**What to work on**: From the entries below, retype only the lines from the one with "U3: NAND 74LS00" through the one with "V2: 15V (plus", exactly as written.

**Material for this task**:
***

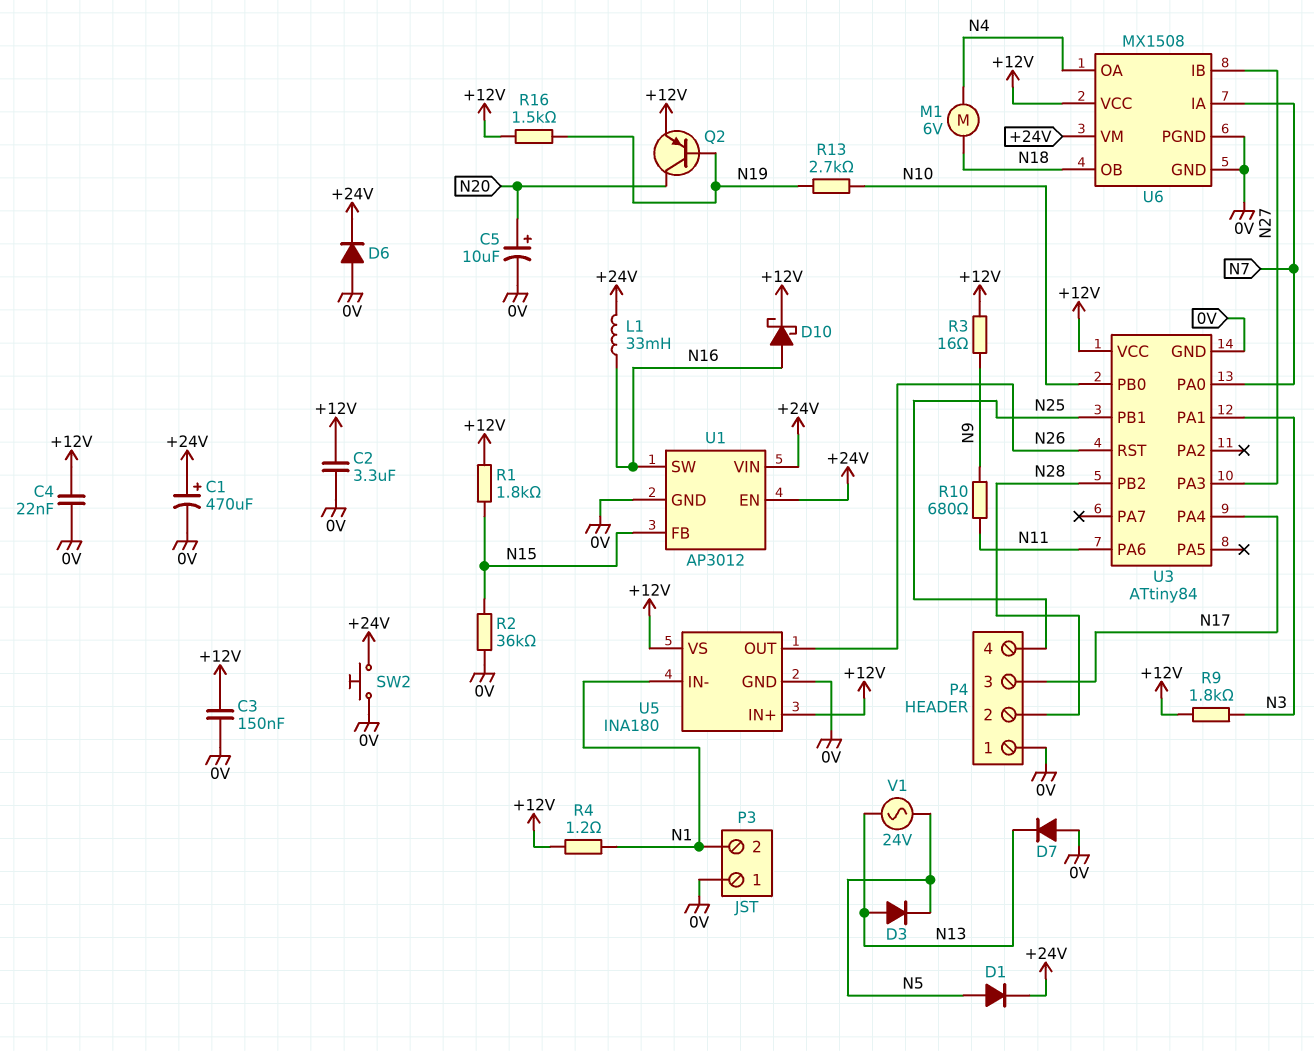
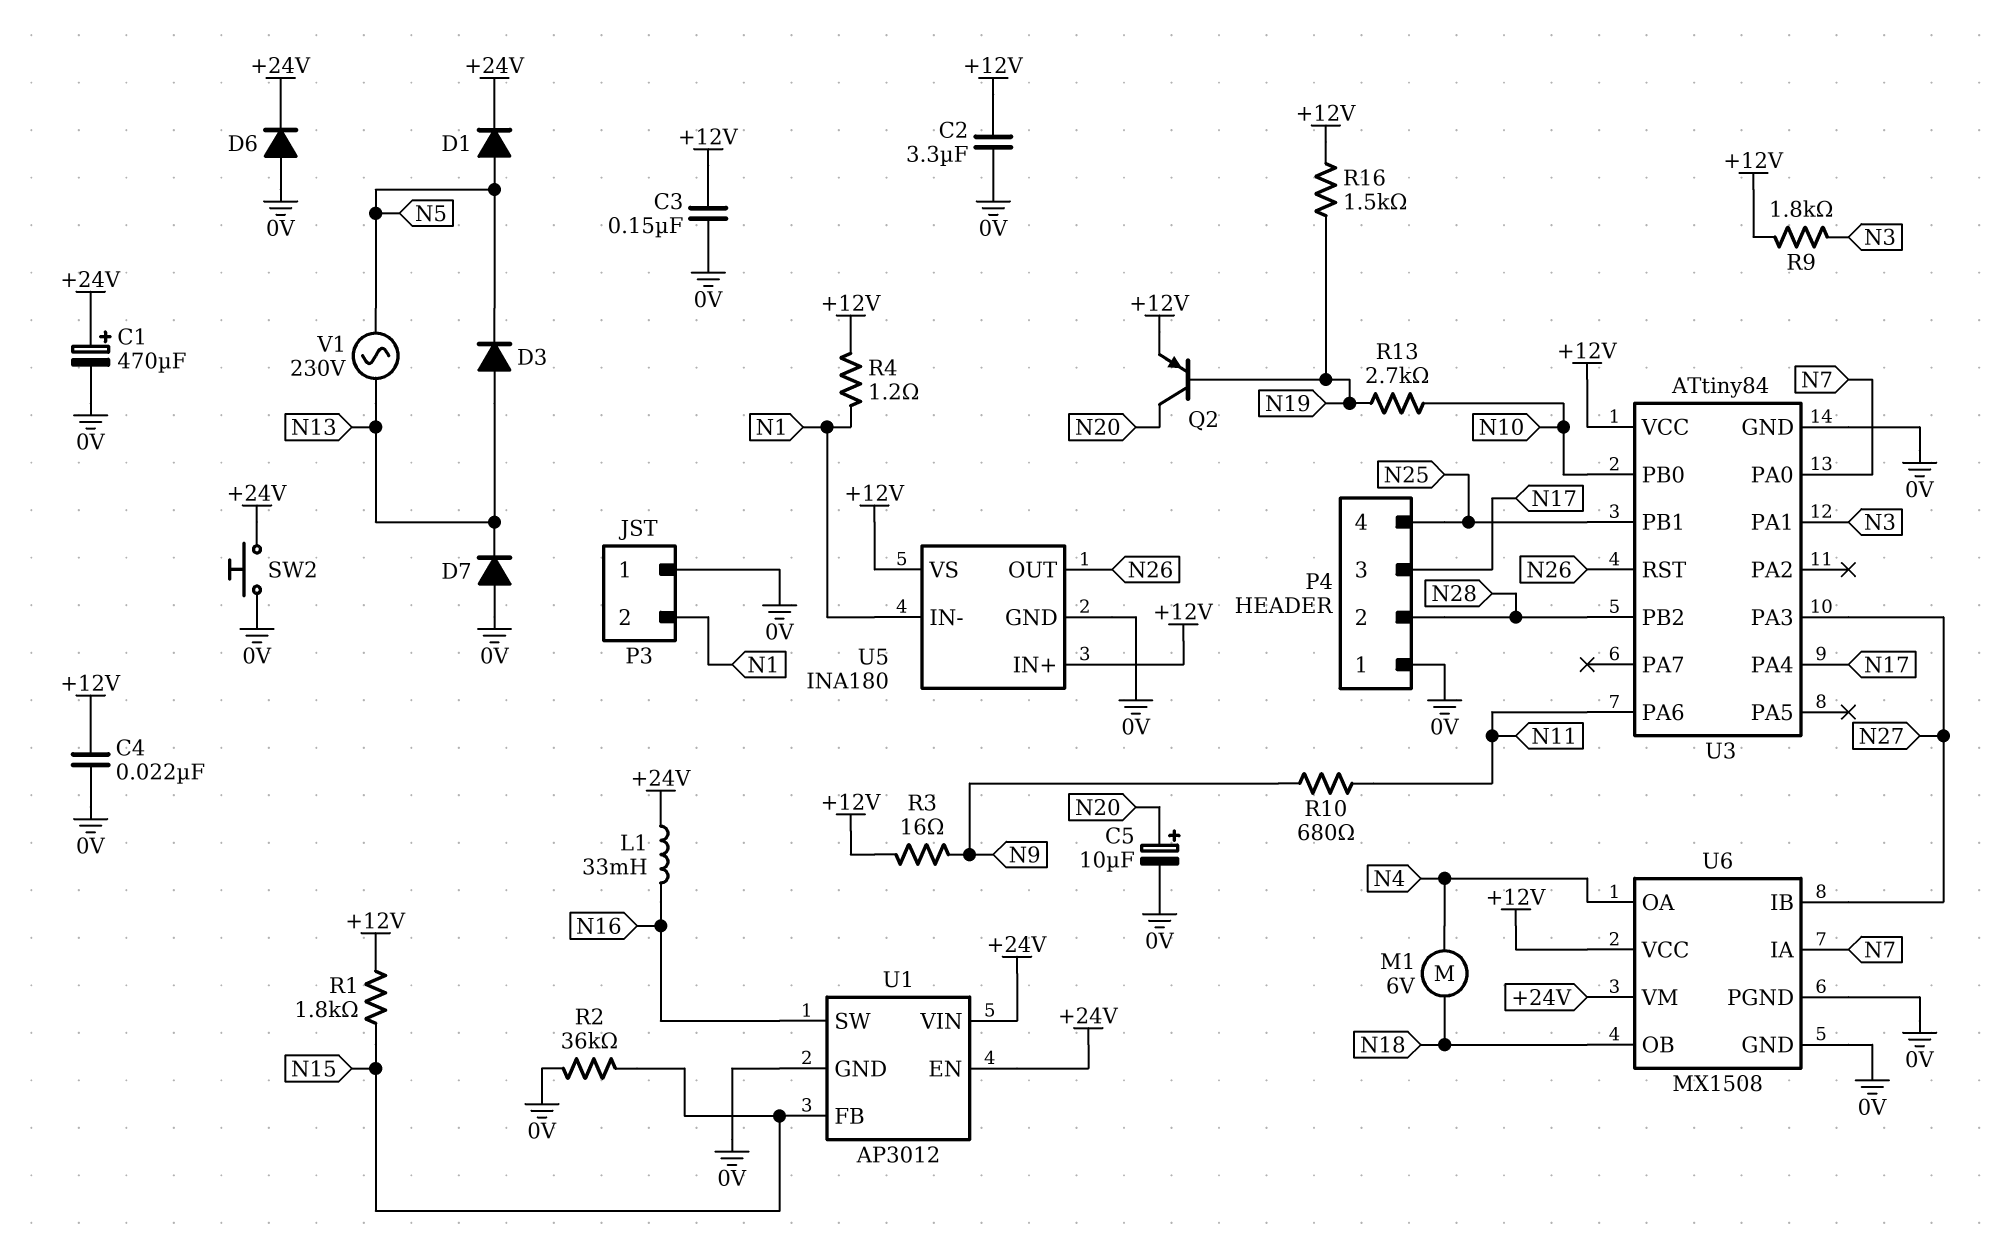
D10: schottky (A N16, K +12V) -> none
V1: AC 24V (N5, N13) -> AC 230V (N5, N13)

***

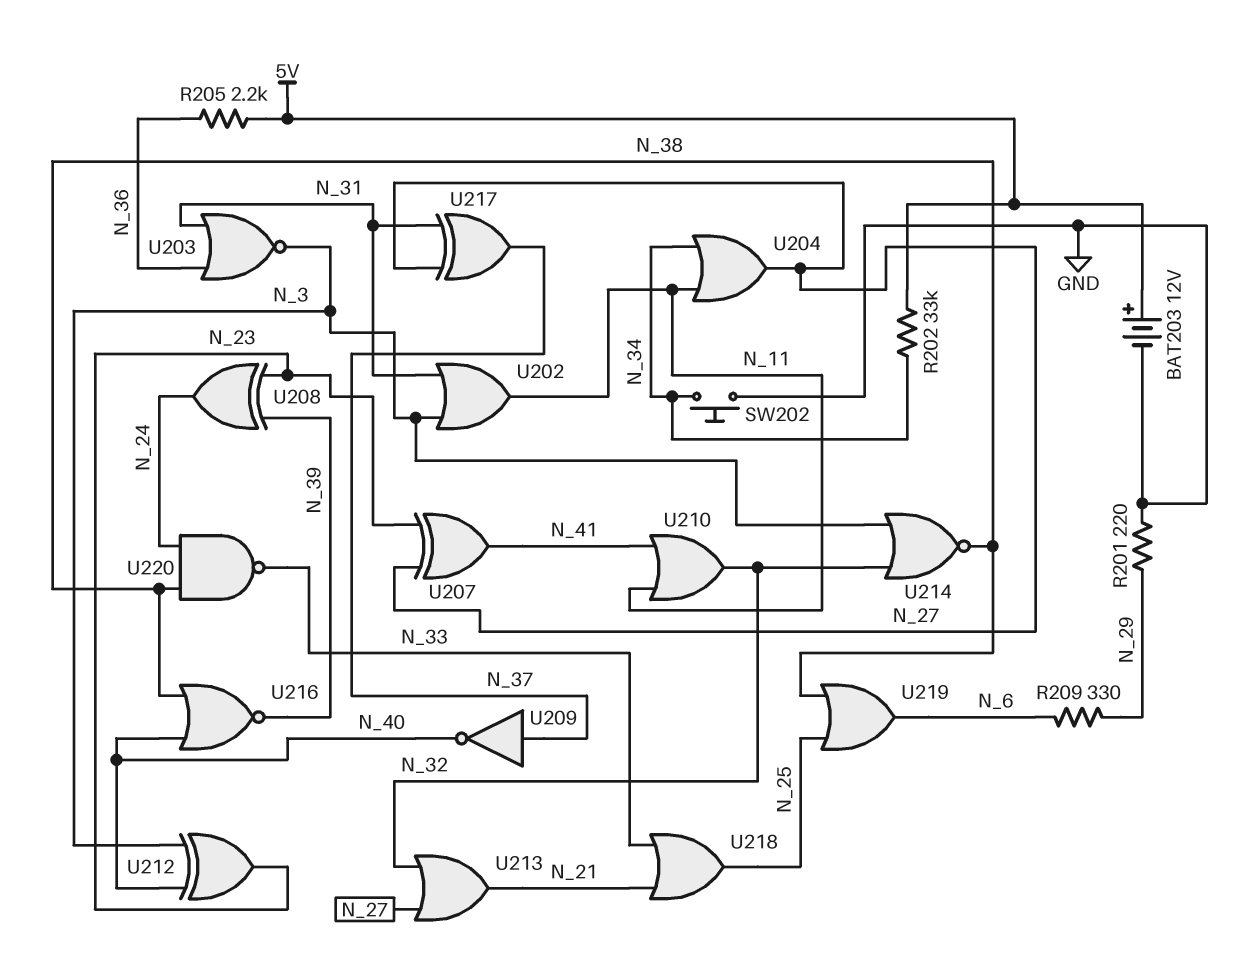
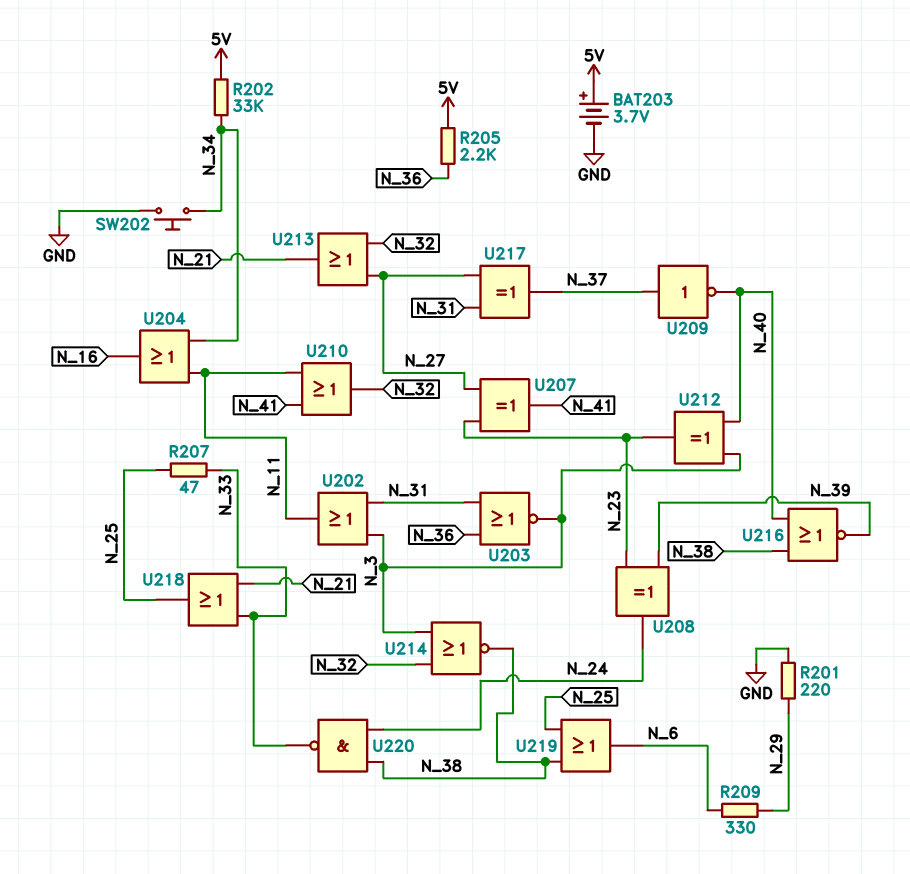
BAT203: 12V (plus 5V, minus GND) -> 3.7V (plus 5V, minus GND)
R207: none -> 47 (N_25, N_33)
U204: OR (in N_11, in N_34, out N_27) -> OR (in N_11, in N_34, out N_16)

***

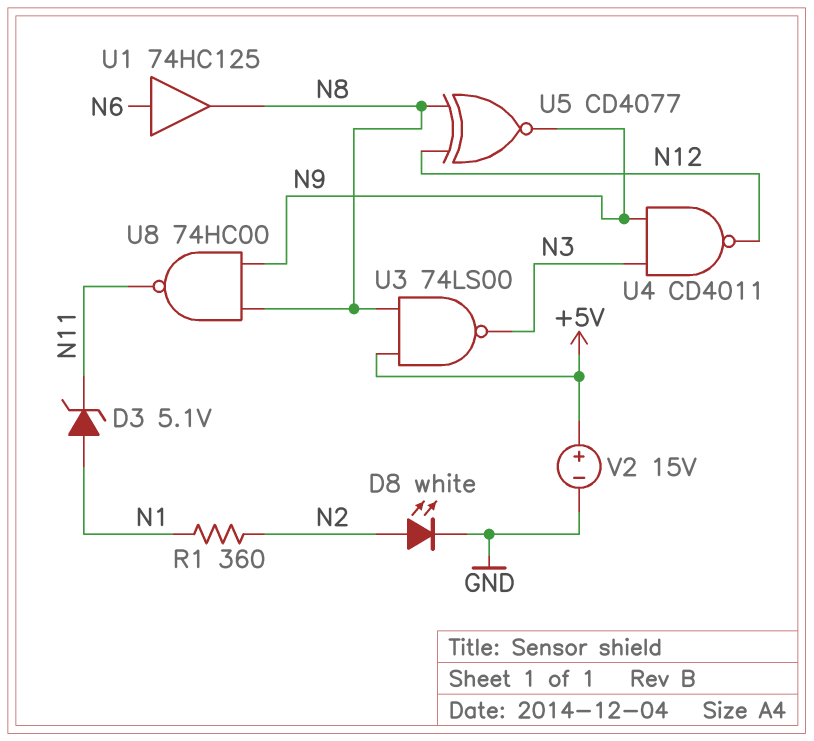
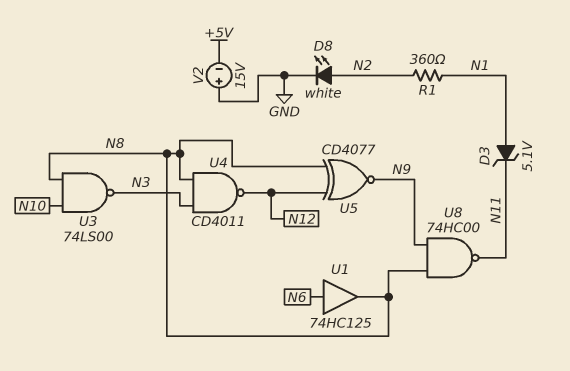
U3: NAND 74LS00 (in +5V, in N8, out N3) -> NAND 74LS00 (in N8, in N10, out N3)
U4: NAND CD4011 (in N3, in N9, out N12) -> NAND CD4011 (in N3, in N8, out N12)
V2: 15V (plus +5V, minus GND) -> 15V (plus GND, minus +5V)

***

**Output of the exercise**:
U3: NAND 74LS00 (in +5V, in N8, out N3) -> NAND 74LS00 (in N8, in N10, out N3)
U4: NAND CD4011 (in N3, in N9, out N12) -> NAND CD4011 (in N3, in N8, out N12)
V2: 15V (plus +5V, minus GND) -> 15V (plus GND, minus +5V)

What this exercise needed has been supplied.